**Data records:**
"""

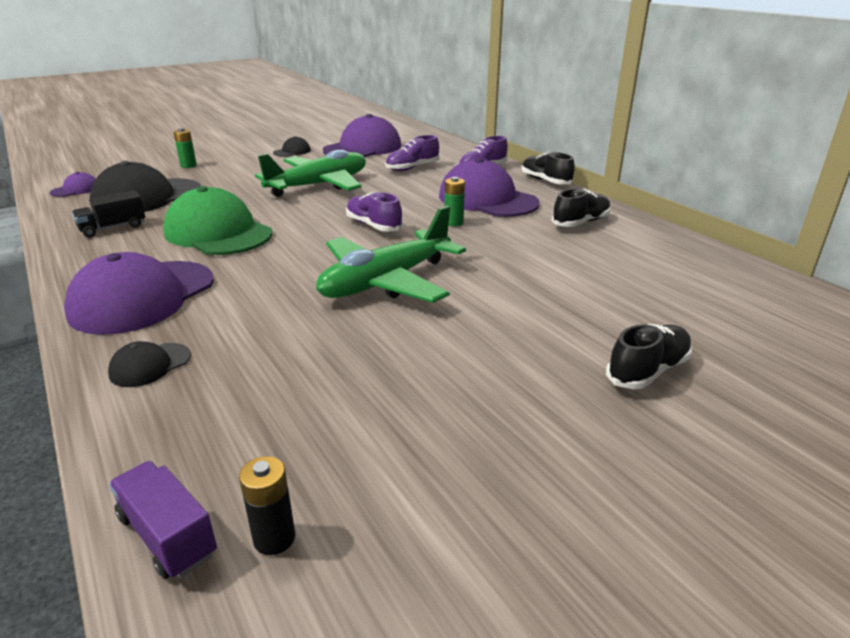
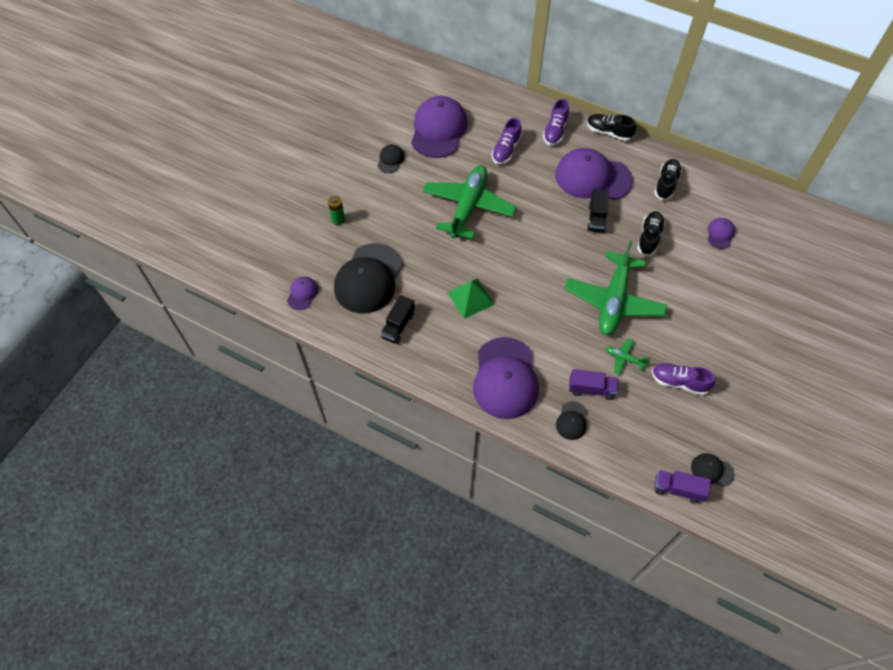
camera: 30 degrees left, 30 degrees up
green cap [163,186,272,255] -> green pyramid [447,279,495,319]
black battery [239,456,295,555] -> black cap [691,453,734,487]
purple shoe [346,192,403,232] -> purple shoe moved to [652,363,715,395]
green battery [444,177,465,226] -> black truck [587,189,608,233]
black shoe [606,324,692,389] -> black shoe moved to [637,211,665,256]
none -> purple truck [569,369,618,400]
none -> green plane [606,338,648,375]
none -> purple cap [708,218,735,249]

"""

Where the word "moved" occurs in a line of the records, copy that line.

**SOLUTION TO THIS EXERCISE:**
purple shoe [346,192,403,232] -> purple shoe moved to [652,363,715,395]
black shoe [606,324,692,389] -> black shoe moved to [637,211,665,256]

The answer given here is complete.